ACTION ITEM: Scan the data below for lines holding the word "bell", and copy each line found.

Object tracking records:

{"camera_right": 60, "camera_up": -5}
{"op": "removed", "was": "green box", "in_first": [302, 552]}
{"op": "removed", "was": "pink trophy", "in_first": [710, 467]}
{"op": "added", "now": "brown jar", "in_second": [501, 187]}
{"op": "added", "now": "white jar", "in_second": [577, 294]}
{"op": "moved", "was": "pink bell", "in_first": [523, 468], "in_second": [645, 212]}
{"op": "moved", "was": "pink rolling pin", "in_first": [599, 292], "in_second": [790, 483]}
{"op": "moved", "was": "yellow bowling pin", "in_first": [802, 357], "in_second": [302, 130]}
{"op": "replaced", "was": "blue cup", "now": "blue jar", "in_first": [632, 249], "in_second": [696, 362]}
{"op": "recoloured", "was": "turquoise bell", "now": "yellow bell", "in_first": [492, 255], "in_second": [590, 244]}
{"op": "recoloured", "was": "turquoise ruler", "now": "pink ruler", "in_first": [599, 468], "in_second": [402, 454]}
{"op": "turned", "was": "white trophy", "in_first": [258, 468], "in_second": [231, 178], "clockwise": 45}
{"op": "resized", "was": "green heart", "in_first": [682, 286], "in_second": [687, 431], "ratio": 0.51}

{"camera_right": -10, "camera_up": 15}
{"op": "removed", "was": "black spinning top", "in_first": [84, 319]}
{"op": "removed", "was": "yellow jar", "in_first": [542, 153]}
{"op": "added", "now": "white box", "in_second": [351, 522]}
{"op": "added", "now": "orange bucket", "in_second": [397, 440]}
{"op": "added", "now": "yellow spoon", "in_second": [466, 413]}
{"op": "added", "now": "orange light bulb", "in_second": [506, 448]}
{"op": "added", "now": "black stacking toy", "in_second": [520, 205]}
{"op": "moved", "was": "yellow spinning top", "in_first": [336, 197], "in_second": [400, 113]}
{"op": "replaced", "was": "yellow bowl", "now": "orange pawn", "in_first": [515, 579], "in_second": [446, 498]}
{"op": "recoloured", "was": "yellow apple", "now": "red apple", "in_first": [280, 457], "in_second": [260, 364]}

==

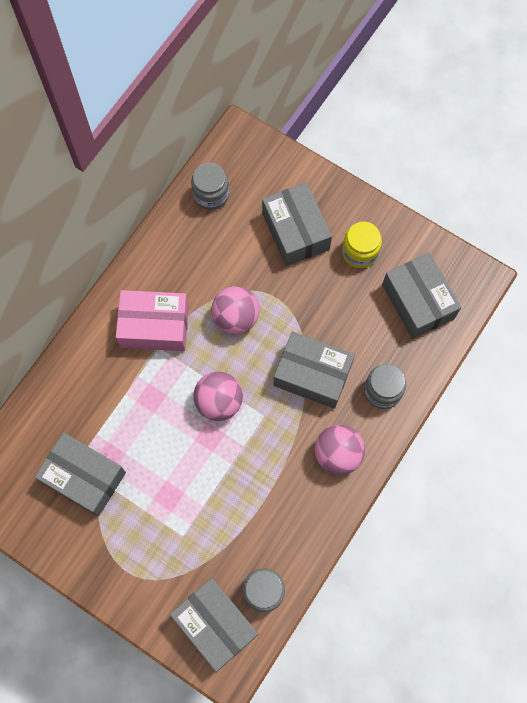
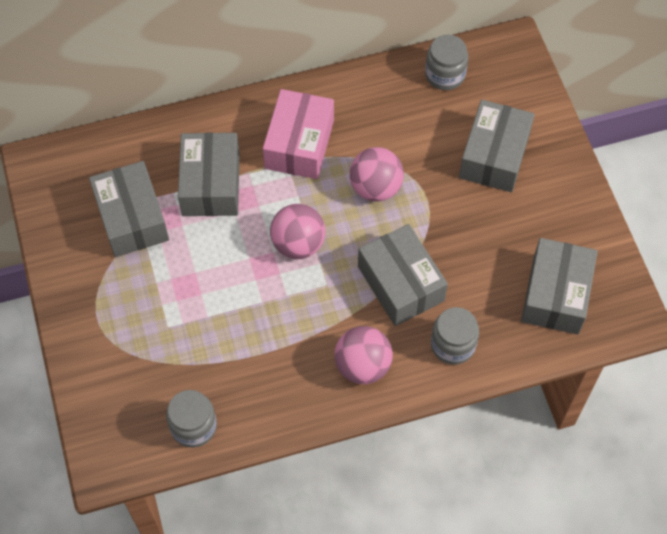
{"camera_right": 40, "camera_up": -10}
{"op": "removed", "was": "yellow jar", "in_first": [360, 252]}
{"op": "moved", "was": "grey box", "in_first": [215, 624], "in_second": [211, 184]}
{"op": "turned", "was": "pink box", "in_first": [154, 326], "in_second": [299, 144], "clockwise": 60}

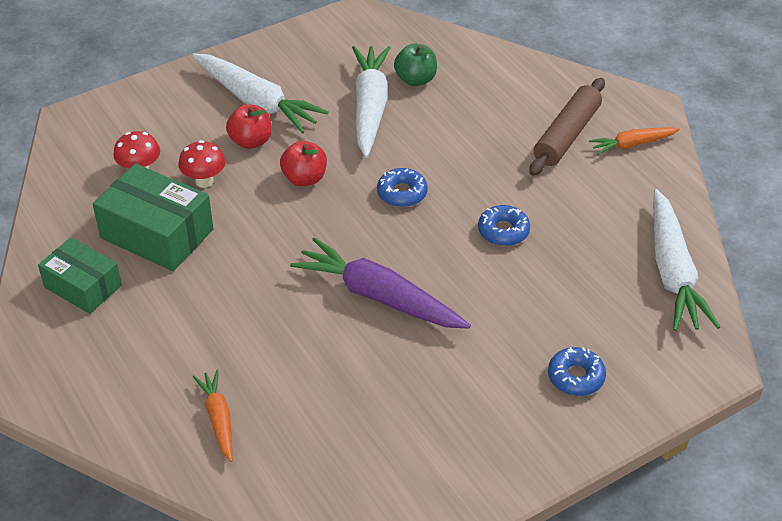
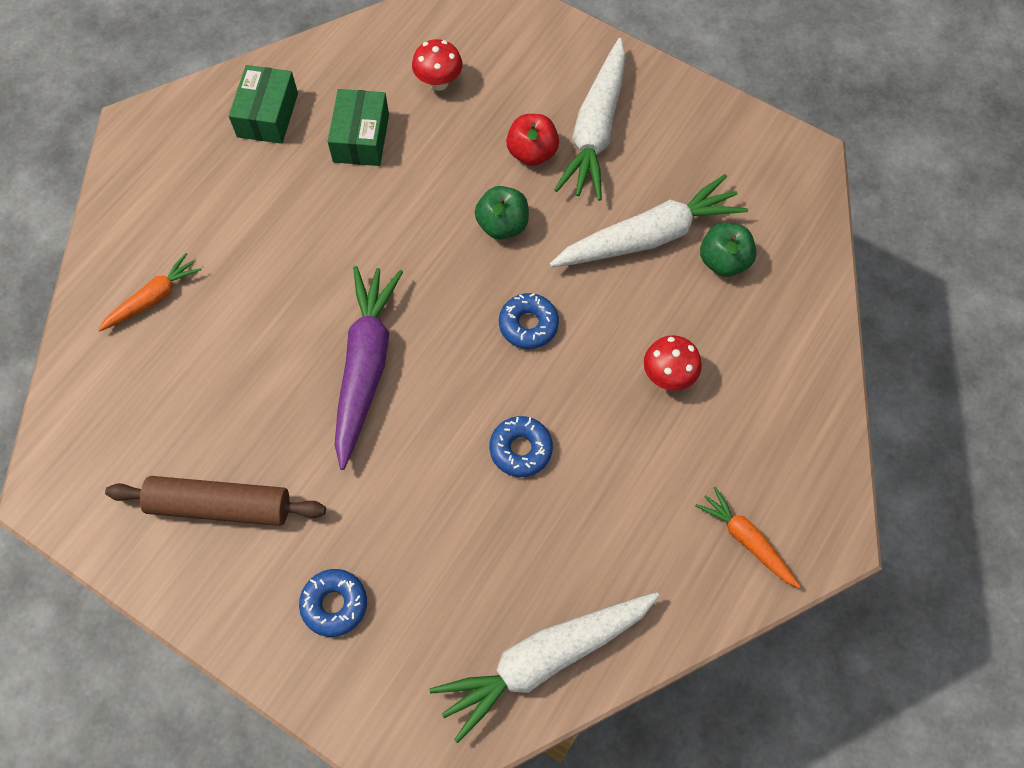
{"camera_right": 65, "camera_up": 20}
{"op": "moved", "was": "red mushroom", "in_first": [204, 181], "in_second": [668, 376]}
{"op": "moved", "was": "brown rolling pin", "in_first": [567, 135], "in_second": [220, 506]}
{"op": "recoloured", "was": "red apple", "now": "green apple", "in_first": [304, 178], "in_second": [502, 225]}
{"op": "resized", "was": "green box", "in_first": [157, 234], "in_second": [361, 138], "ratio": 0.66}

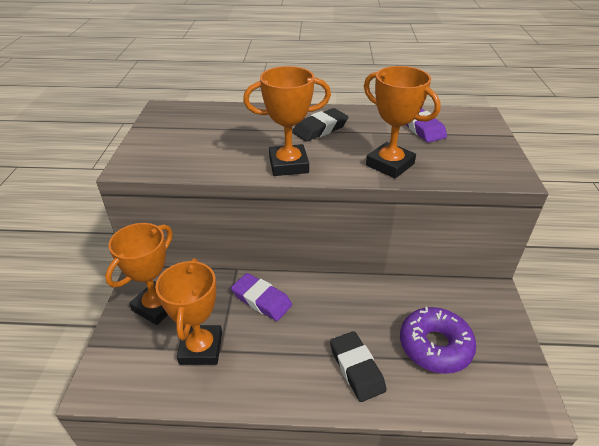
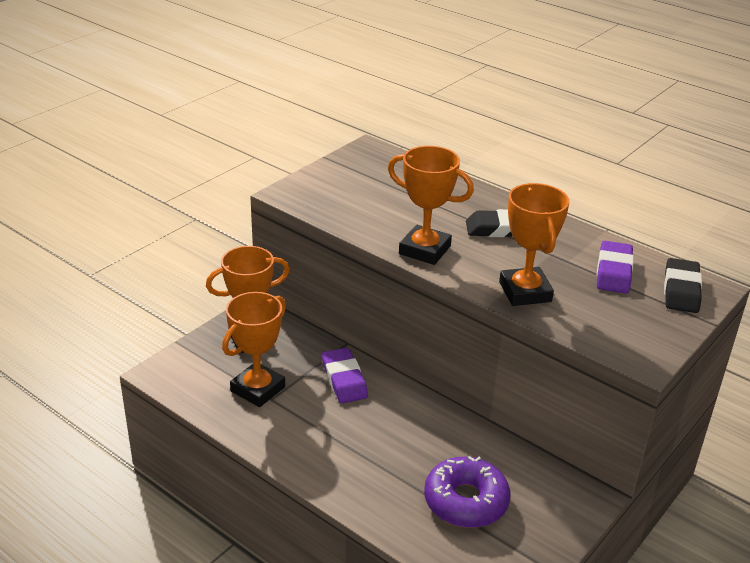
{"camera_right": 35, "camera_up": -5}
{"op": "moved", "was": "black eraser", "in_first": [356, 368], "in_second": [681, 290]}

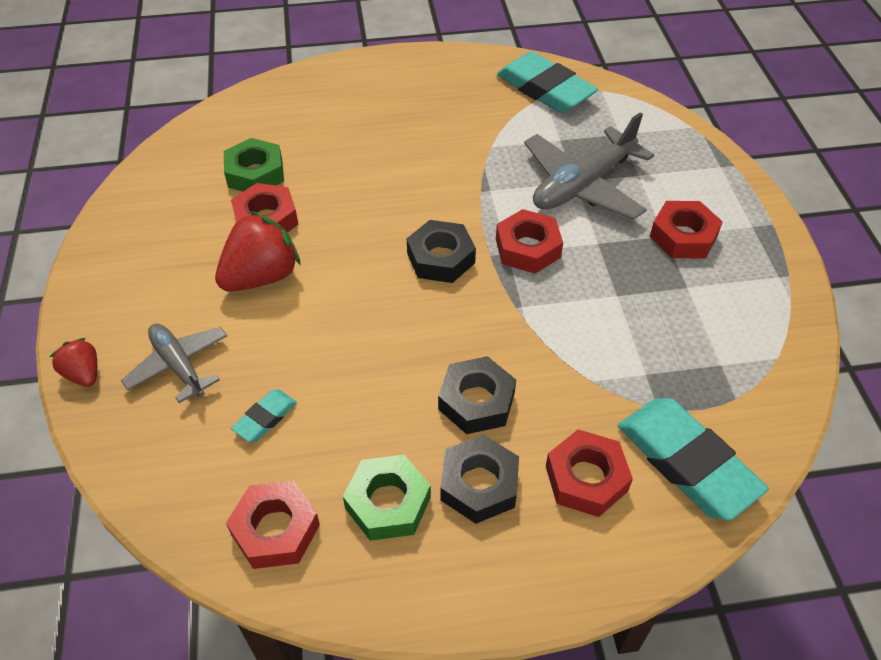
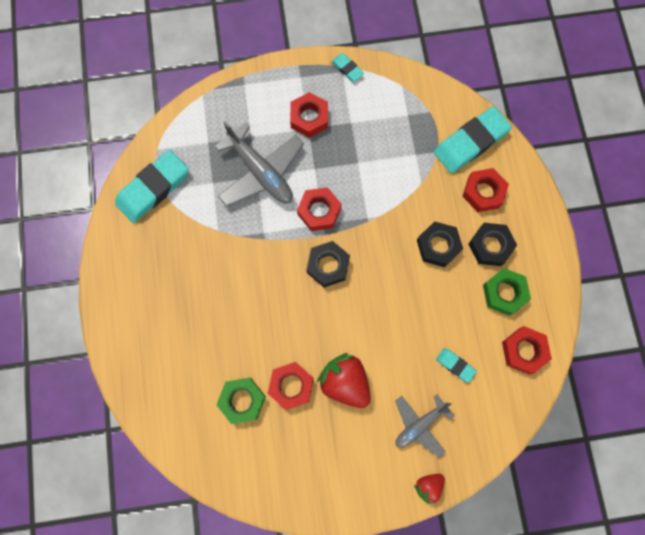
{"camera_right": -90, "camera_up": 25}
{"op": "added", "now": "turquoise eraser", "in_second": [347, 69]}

SOLUTION:
{"op": "moved", "was": "pink bell", "in_first": [523, 468], "in_second": [645, 212]}
{"op": "recoloured", "was": "turquoise bell", "now": "yellow bell", "in_first": [492, 255], "in_second": [590, 244]}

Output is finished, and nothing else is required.